*Exercise instructions*. Count how many lines of the records contain the string "mark", and give only that number.

[Dataset rows]
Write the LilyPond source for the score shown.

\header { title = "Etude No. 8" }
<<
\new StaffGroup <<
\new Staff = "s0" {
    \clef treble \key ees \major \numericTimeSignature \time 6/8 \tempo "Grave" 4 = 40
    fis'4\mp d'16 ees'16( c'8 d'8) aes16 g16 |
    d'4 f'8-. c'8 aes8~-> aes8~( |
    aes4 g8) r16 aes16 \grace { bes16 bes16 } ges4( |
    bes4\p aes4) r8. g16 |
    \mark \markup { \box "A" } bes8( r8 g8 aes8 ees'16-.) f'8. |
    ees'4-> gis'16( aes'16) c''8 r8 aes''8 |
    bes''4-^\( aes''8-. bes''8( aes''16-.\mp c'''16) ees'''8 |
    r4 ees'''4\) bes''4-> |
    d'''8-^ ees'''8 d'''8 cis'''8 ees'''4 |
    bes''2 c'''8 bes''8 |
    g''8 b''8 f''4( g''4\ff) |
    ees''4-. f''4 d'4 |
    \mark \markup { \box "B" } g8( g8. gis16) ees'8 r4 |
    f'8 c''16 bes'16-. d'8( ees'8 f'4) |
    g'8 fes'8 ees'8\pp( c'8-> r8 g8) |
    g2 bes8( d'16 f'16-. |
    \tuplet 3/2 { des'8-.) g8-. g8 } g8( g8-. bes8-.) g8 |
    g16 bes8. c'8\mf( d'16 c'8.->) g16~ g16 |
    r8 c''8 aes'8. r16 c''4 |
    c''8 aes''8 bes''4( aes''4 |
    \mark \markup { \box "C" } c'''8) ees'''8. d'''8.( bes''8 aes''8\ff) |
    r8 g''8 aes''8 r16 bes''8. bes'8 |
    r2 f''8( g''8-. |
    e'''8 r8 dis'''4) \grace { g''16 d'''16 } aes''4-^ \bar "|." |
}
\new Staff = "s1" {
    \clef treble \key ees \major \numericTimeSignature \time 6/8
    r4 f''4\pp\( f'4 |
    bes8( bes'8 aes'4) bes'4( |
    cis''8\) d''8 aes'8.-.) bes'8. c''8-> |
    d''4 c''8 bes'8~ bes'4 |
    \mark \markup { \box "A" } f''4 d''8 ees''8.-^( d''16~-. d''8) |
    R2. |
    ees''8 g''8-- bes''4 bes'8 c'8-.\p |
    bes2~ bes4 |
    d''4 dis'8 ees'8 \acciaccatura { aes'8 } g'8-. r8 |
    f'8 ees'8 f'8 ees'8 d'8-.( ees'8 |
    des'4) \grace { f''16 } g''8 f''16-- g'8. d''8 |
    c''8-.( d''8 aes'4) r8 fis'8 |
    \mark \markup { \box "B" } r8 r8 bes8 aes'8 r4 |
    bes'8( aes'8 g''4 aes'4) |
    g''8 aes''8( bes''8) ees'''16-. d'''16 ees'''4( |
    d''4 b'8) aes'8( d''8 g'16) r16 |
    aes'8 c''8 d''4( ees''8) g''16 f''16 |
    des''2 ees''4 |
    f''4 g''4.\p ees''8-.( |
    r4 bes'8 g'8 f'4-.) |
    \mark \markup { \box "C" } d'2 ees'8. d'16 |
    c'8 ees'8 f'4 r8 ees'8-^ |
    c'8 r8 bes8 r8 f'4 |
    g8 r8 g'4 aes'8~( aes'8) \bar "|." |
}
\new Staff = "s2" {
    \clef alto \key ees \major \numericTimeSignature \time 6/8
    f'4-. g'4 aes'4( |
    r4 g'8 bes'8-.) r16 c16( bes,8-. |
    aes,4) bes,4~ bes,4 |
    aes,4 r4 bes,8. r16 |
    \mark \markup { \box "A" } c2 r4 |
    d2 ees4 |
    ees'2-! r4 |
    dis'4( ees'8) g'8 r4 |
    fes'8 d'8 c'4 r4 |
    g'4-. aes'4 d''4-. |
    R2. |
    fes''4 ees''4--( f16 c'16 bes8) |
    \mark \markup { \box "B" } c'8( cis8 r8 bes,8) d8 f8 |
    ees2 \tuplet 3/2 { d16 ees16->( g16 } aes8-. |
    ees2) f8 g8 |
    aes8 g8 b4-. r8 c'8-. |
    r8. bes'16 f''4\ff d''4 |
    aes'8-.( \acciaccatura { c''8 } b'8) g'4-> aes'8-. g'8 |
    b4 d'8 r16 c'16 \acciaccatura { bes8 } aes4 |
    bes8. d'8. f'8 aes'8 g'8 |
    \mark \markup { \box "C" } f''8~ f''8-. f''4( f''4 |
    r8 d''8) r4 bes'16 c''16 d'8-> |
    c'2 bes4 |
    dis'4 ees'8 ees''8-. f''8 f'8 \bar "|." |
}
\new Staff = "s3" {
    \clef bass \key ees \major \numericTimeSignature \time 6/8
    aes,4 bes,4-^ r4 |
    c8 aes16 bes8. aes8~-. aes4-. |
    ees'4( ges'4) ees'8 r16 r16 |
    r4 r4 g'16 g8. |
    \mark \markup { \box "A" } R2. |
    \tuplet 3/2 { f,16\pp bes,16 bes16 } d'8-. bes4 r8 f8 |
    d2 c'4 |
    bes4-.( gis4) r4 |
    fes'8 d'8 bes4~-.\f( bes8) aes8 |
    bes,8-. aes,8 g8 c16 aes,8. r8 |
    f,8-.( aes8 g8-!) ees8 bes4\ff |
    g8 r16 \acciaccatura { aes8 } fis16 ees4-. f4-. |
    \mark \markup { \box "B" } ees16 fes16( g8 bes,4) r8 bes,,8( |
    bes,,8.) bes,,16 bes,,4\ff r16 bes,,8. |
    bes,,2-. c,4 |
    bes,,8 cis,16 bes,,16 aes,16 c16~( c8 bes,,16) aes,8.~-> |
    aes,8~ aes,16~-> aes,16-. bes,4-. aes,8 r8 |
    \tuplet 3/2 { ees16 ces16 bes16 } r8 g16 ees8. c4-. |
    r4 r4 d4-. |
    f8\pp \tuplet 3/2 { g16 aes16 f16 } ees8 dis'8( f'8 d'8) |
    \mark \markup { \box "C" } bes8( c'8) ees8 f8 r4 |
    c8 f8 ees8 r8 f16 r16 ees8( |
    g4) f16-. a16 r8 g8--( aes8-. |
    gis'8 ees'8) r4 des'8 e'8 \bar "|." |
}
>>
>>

*Task solution*. 12